• _RECORDS FOR THIS TASK_:
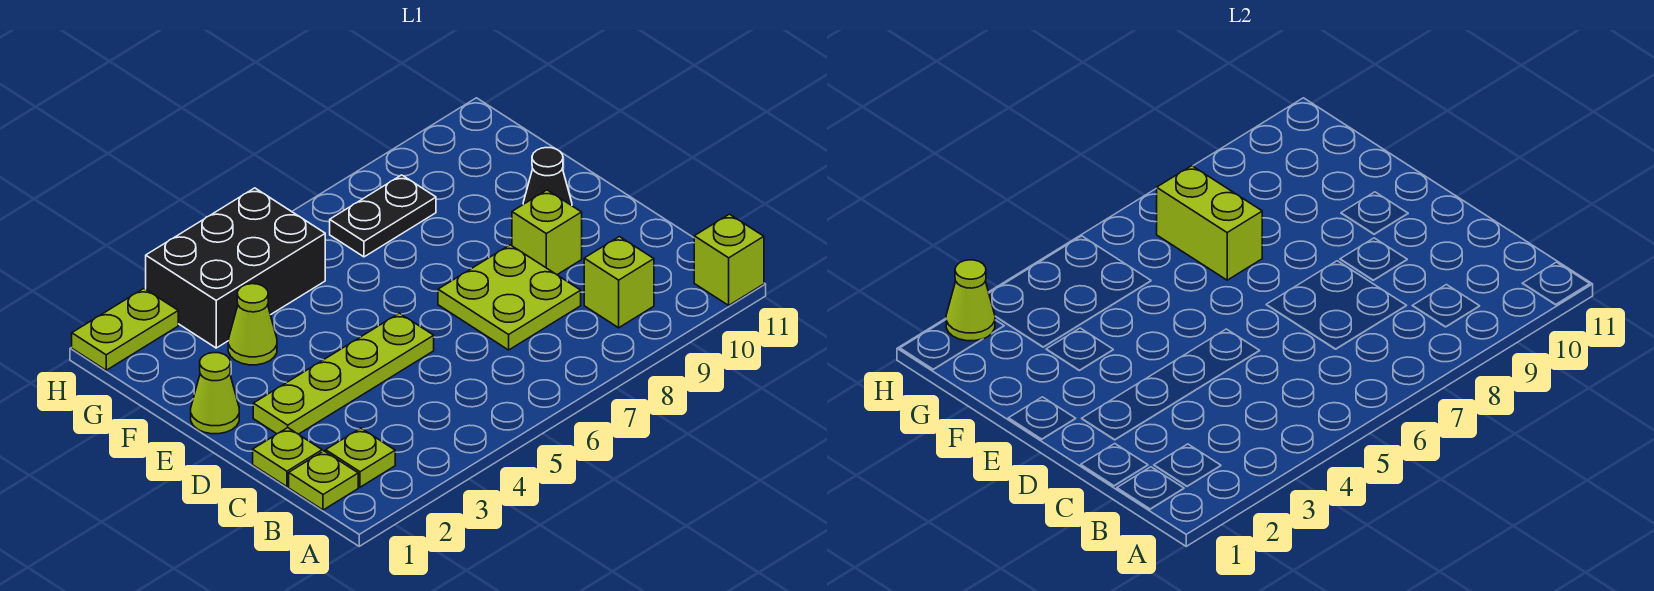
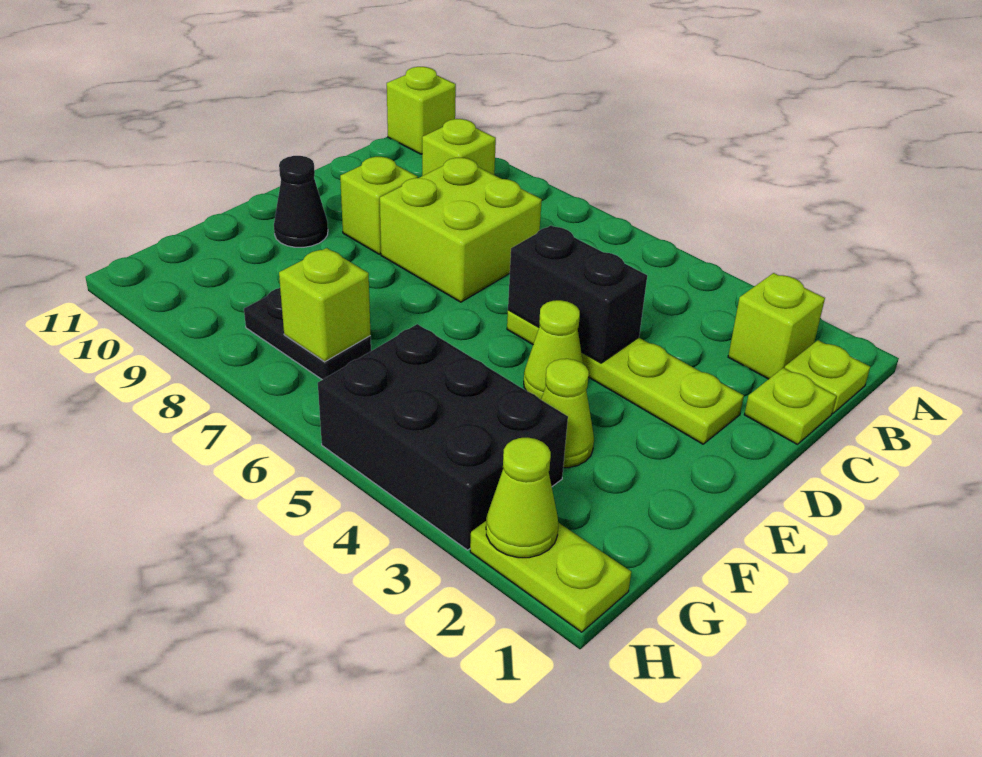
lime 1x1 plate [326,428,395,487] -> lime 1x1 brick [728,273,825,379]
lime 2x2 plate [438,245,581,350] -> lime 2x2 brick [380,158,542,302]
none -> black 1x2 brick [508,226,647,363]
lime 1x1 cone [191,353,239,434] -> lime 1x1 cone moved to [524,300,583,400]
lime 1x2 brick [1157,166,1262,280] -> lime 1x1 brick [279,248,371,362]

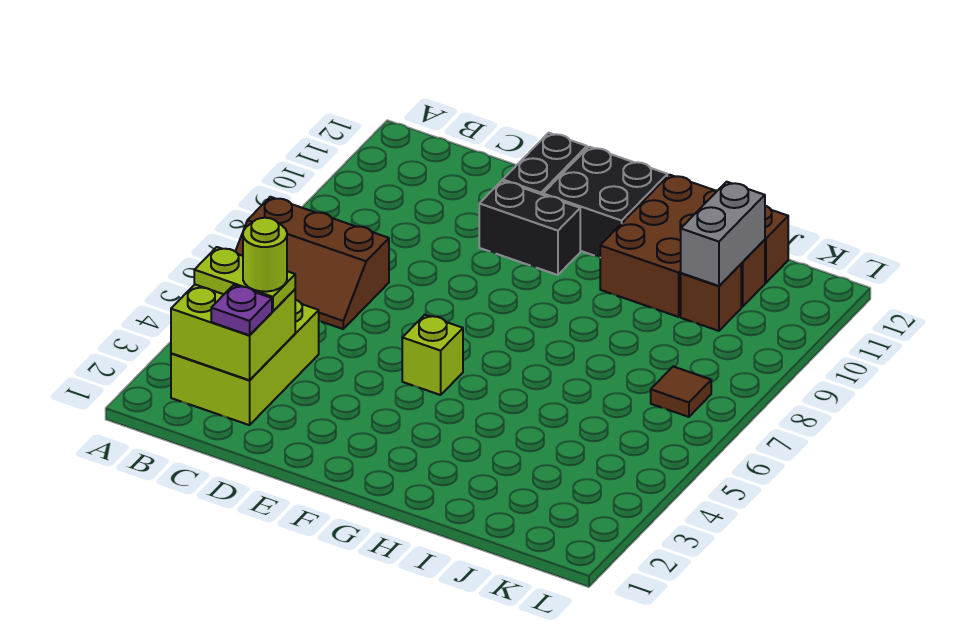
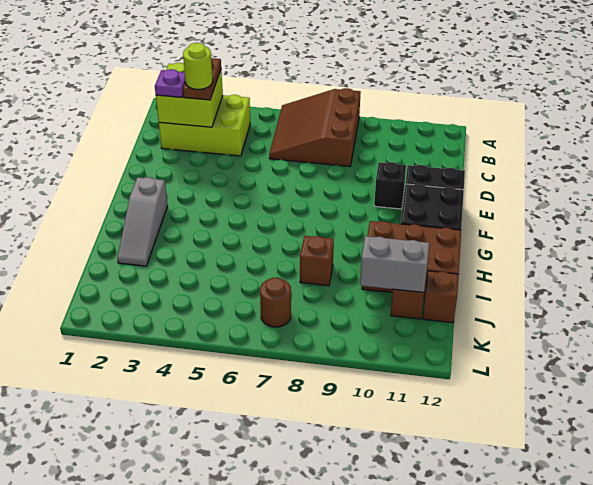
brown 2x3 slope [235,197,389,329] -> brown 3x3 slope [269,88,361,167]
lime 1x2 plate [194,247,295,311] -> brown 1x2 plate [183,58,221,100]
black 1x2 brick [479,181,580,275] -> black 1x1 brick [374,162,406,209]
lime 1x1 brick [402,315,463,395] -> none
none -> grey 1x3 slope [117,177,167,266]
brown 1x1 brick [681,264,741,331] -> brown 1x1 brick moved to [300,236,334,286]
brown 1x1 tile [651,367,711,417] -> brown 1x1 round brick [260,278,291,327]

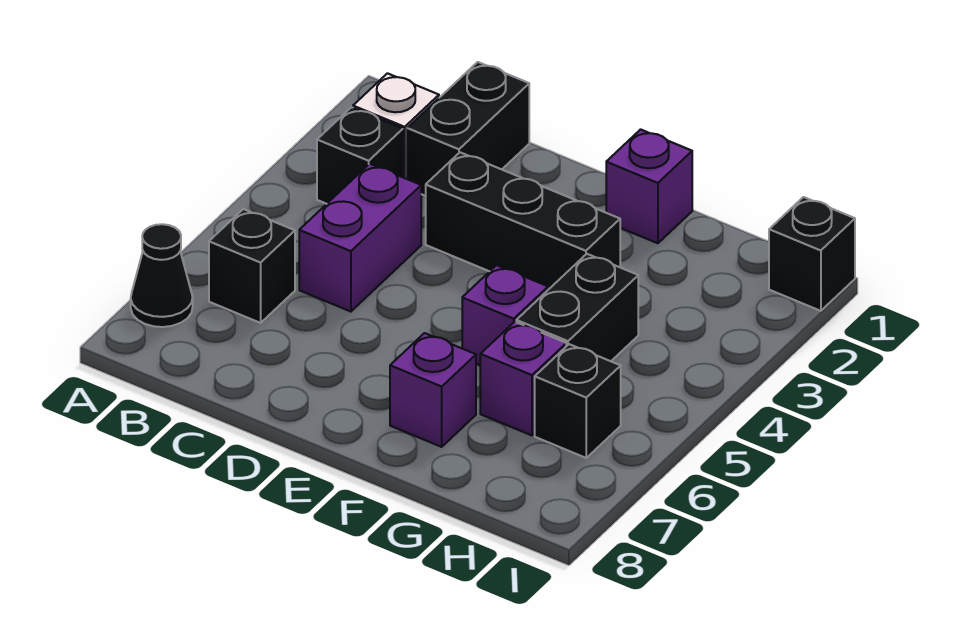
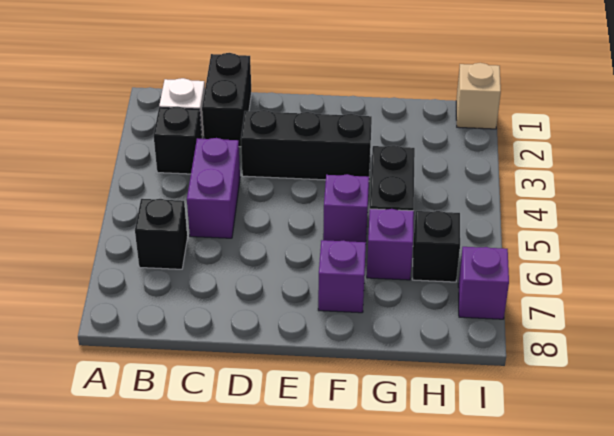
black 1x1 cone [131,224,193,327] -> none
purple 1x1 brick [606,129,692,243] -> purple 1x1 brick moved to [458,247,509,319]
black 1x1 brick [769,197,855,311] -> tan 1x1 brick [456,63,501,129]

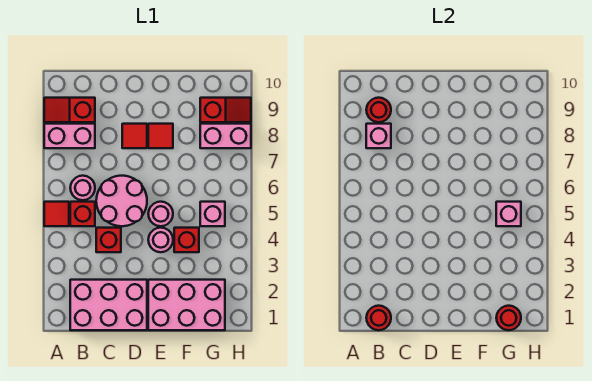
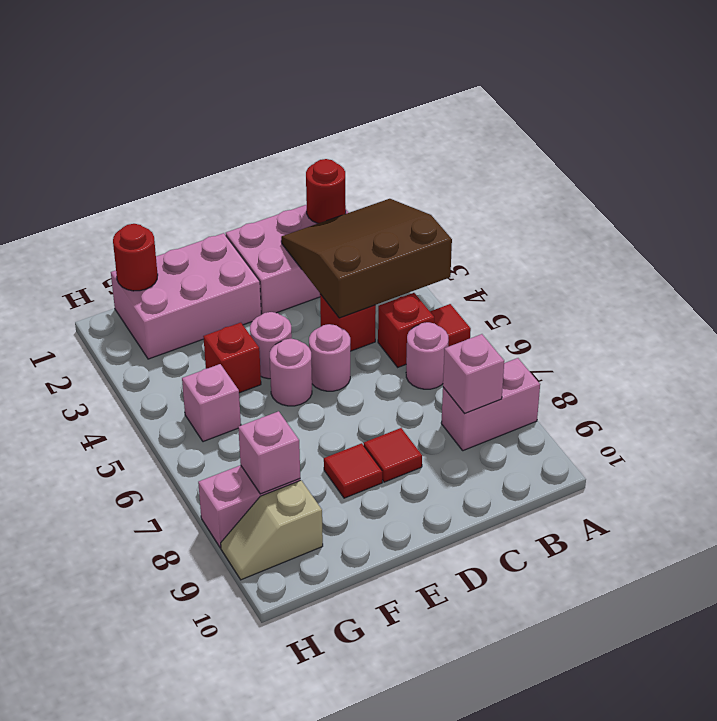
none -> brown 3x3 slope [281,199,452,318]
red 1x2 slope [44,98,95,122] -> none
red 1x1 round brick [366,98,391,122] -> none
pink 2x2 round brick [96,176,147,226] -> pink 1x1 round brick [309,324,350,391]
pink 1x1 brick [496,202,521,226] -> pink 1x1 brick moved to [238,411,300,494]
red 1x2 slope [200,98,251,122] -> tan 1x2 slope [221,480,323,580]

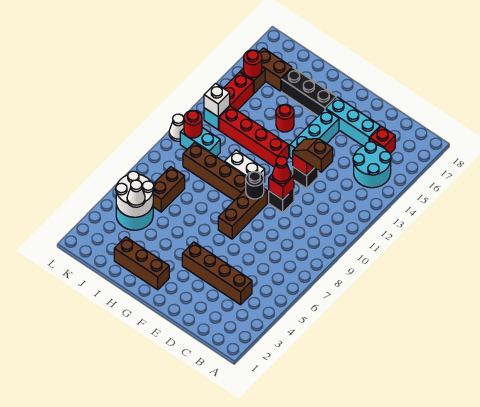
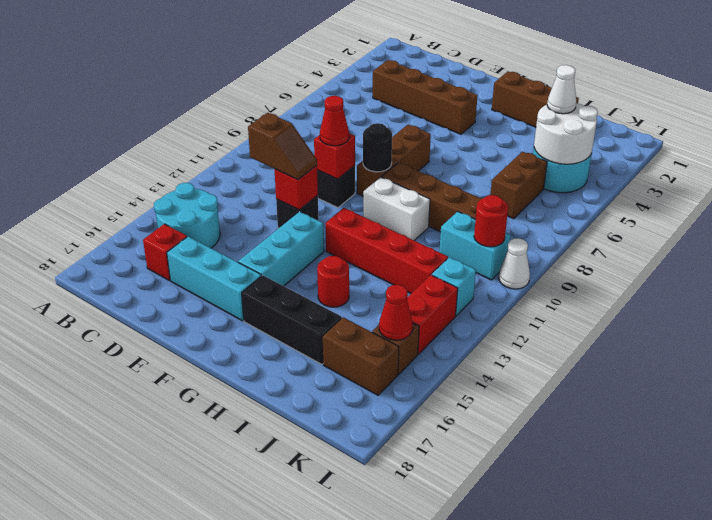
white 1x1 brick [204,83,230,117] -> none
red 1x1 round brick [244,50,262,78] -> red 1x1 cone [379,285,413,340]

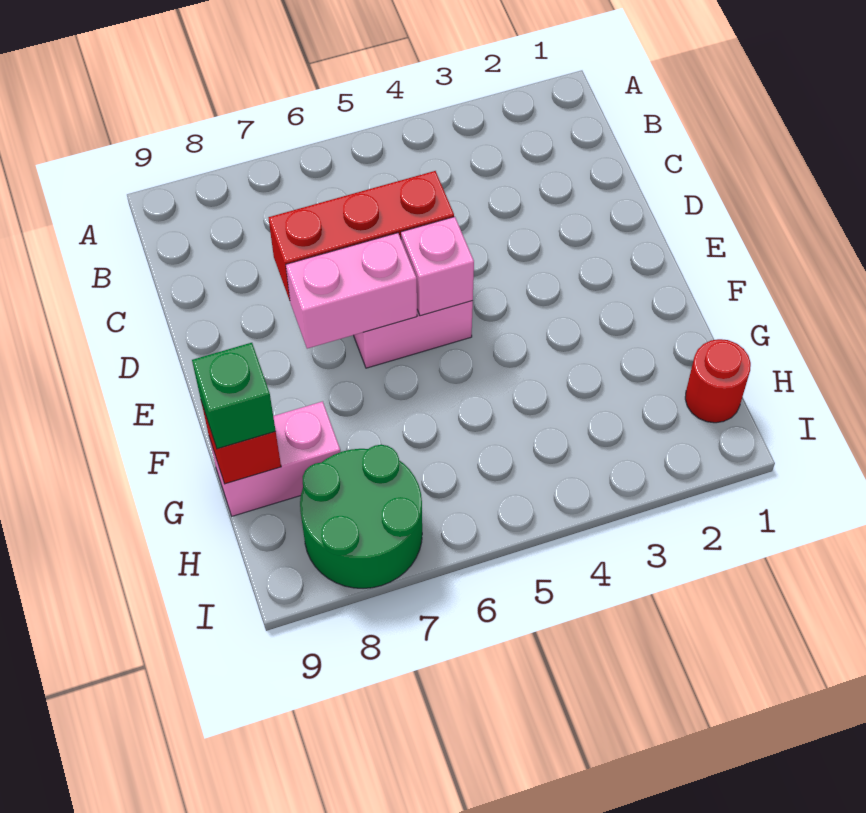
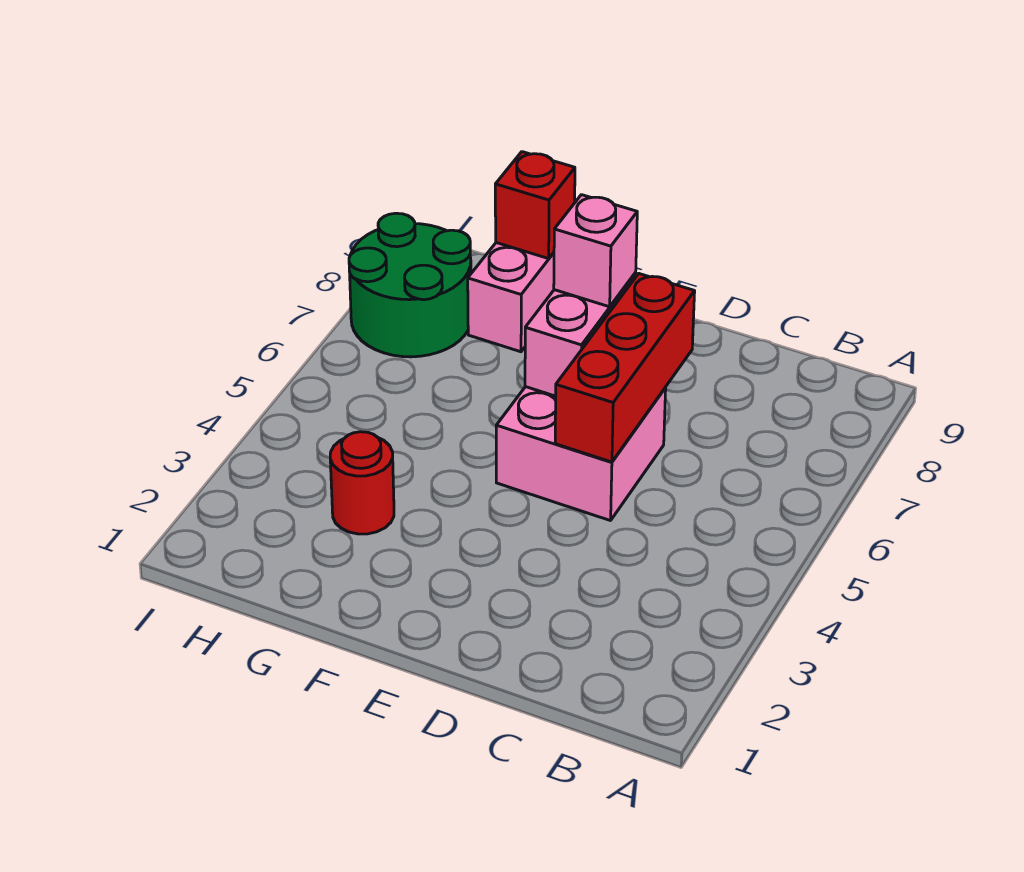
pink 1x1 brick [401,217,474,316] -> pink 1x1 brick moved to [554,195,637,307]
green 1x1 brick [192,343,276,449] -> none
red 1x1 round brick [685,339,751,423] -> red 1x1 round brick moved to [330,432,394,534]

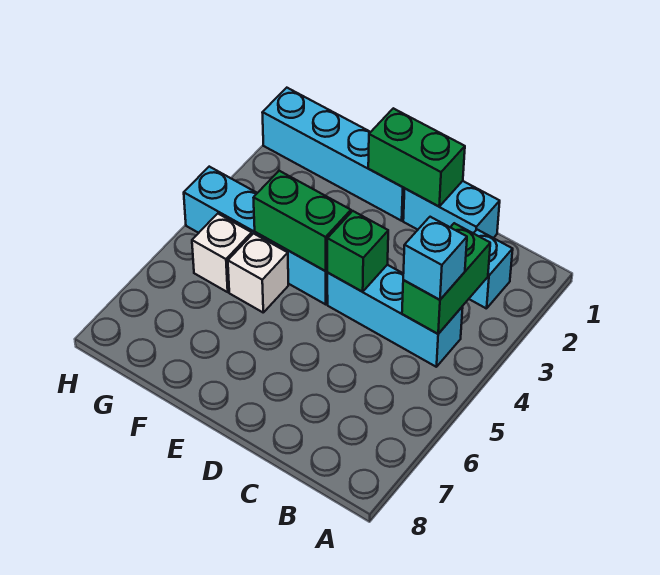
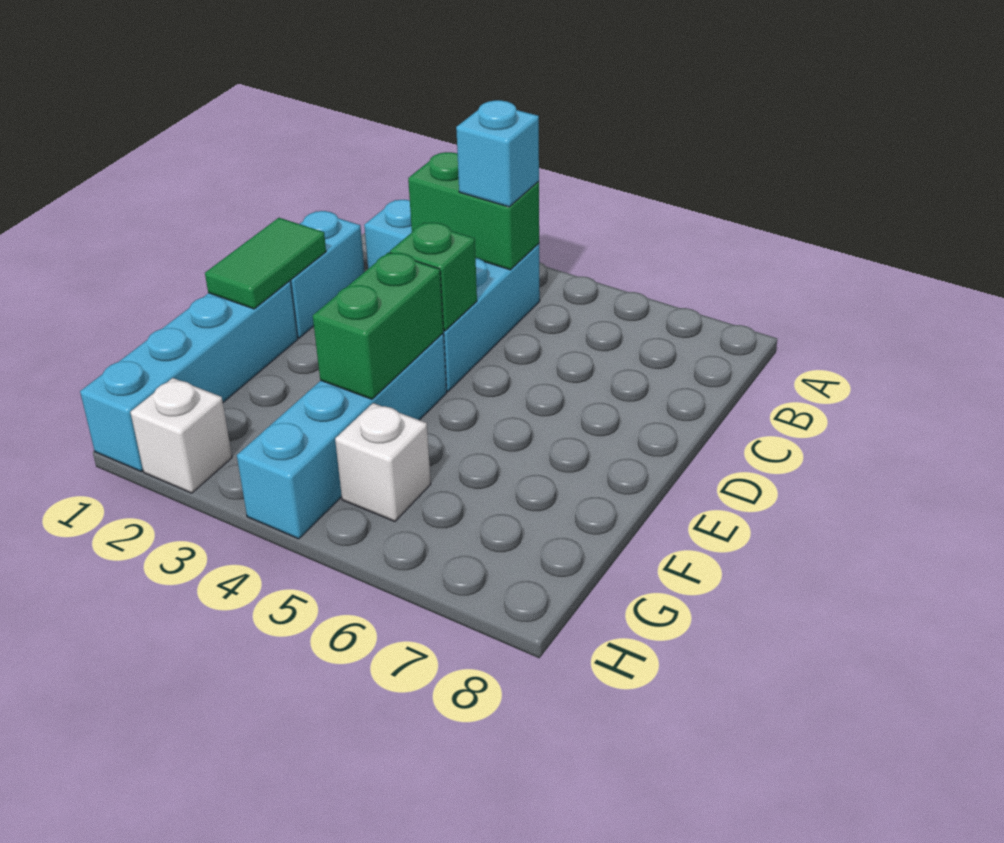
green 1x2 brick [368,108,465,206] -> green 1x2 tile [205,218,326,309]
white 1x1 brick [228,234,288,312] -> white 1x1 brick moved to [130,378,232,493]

• _TASK_:
Once the pictures are set aside, repeat each entry exactly as it stands.

• _RESPONSE TO THE TASK_:
lime 1x1 plate [326,428,395,487] -> lime 1x1 brick [728,273,825,379]
lime 2x2 plate [438,245,581,350] -> lime 2x2 brick [380,158,542,302]
none -> black 1x2 brick [508,226,647,363]
lime 1x1 cone [191,353,239,434] -> lime 1x1 cone moved to [524,300,583,400]
lime 1x2 brick [1157,166,1262,280] -> lime 1x1 brick [279,248,371,362]

brown 2x3 slope [235,197,389,329] -> brown 3x3 slope [269,88,361,167]
lime 1x2 plate [194,247,295,311] -> brown 1x2 plate [183,58,221,100]
black 1x2 brick [479,181,580,275] -> black 1x1 brick [374,162,406,209]
lime 1x1 brick [402,315,463,395] -> none
none -> grey 1x3 slope [117,177,167,266]
brown 1x1 brick [681,264,741,331] -> brown 1x1 brick moved to [300,236,334,286]
brown 1x1 tile [651,367,711,417] -> brown 1x1 round brick [260,278,291,327]

black 1x1 cone [131,224,193,327] -> none
purple 1x1 brick [606,129,692,243] -> purple 1x1 brick moved to [458,247,509,319]
black 1x1 brick [769,197,855,311] -> tan 1x1 brick [456,63,501,129]

none -> brown 3x3 slope [281,199,452,318]
red 1x2 slope [44,98,95,122] -> none
red 1x1 round brick [366,98,391,122] -> none
pink 2x2 round brick [96,176,147,226] -> pink 1x1 round brick [309,324,350,391]
pink 1x1 brick [496,202,521,226] -> pink 1x1 brick moved to [238,411,300,494]
red 1x2 slope [200,98,251,122] -> tan 1x2 slope [221,480,323,580]

white 1x1 brick [204,83,230,117] -> none
red 1x1 round brick [244,50,262,78] -> red 1x1 cone [379,285,413,340]

pink 1x1 brick [401,217,474,316] -> pink 1x1 brick moved to [554,195,637,307]
green 1x1 brick [192,343,276,449] -> none
red 1x1 round brick [685,339,751,423] -> red 1x1 round brick moved to [330,432,394,534]

green 1x2 brick [368,108,465,206] -> green 1x2 tile [205,218,326,309]
white 1x1 brick [228,234,288,312] -> white 1x1 brick moved to [130,378,232,493]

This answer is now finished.